→ **Task instructions**
Run through the records and show each line that includes the string "orange".

→ **Dataset excerpts**
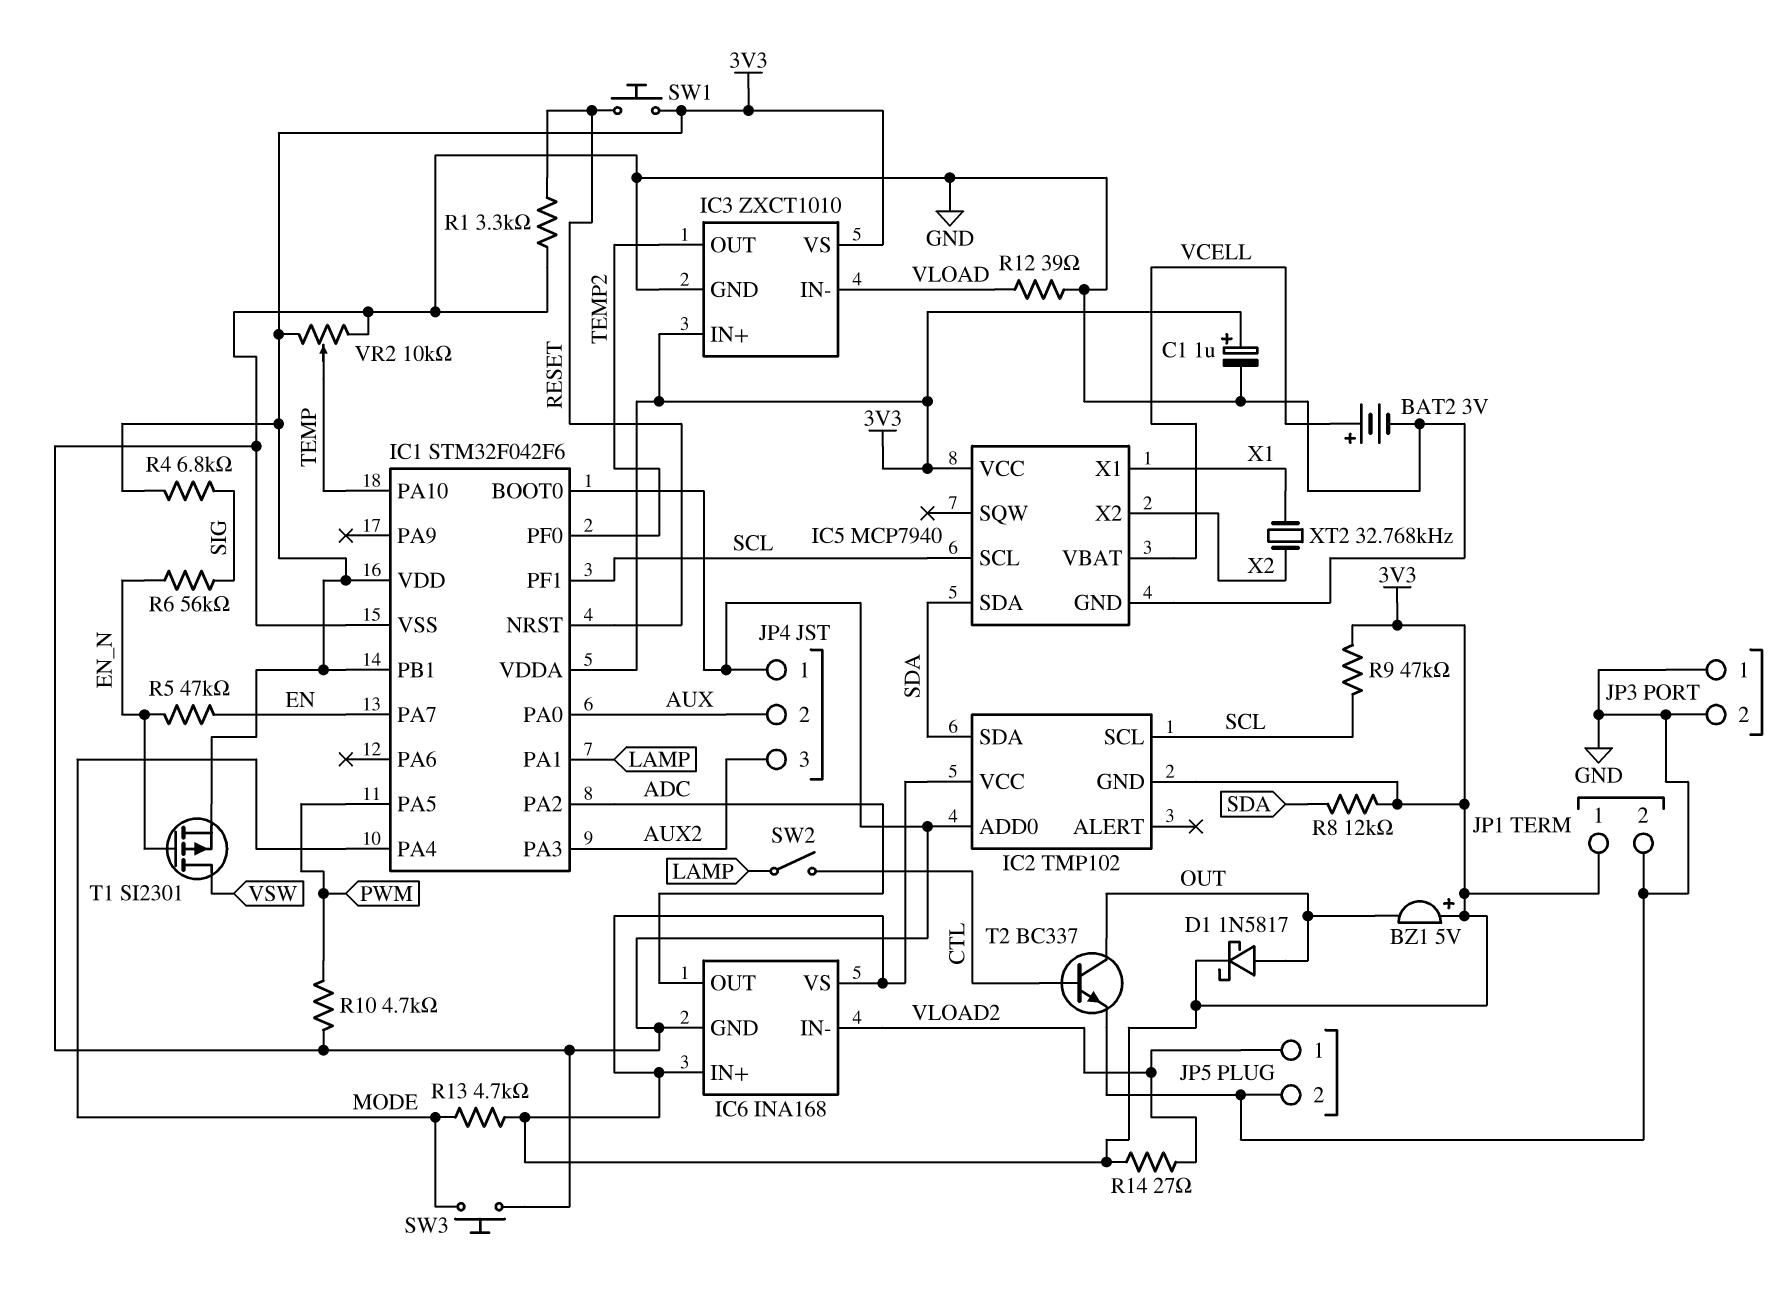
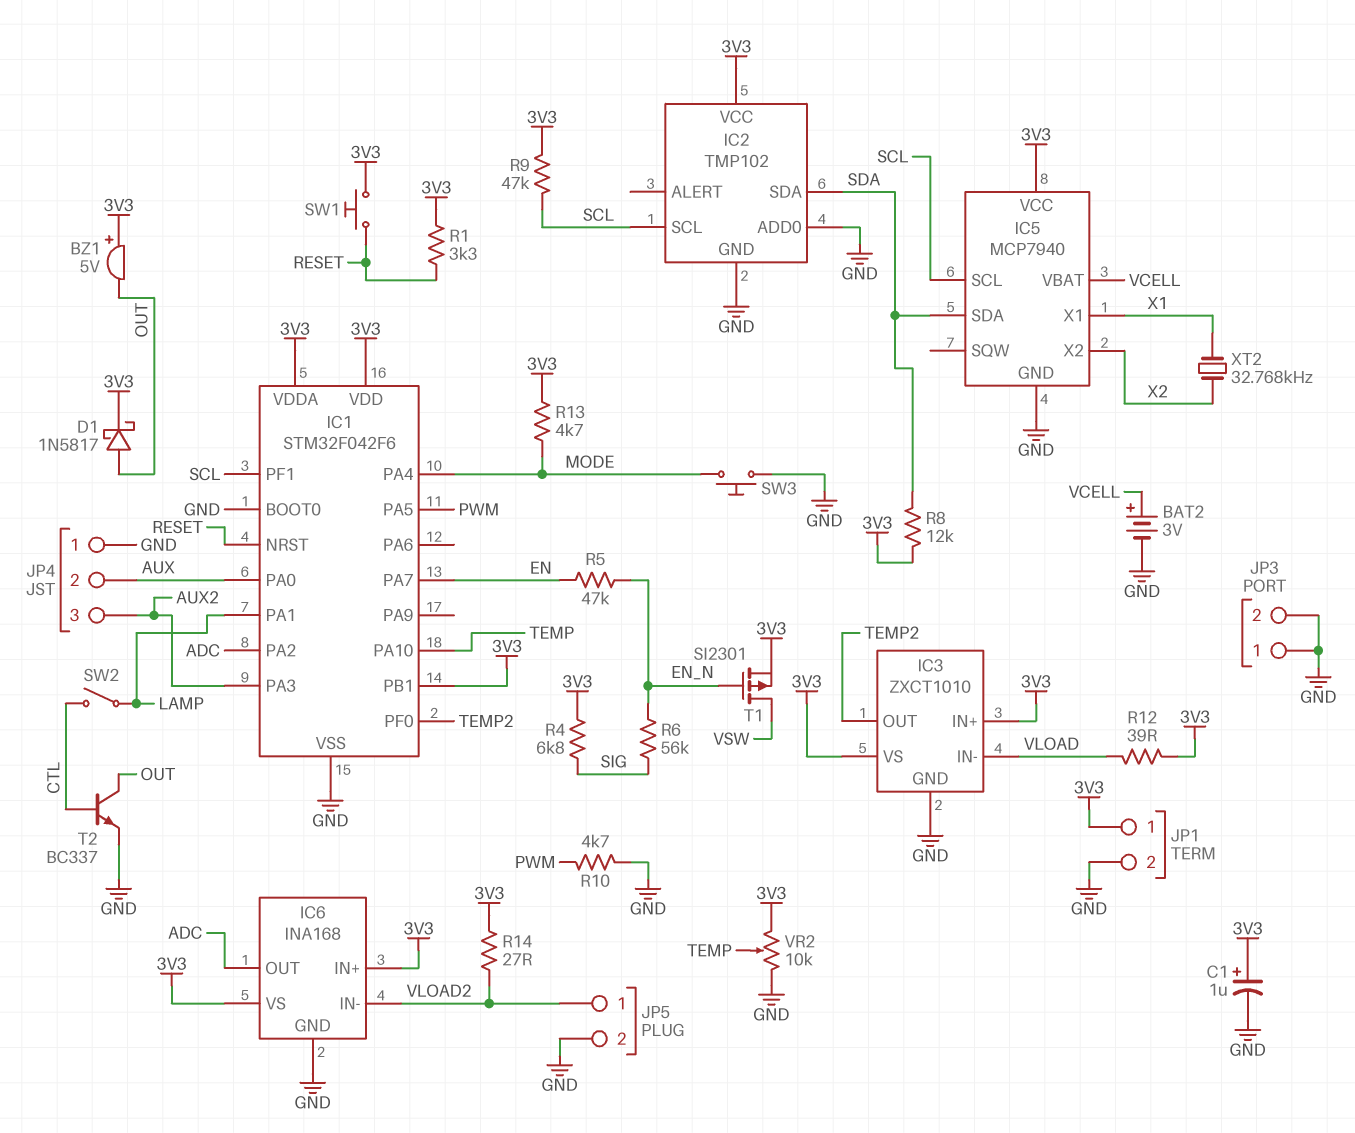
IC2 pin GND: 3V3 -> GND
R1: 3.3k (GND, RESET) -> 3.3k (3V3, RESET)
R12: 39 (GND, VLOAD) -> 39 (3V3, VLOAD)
...
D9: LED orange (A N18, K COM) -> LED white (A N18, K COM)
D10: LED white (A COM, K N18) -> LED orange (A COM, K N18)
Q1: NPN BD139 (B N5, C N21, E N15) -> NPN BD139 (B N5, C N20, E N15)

→ **Expected answer**
D9: LED orange (A N18, K COM) -> LED white (A N18, K COM)
D10: LED white (A COM, K N18) -> LED orange (A COM, K N18)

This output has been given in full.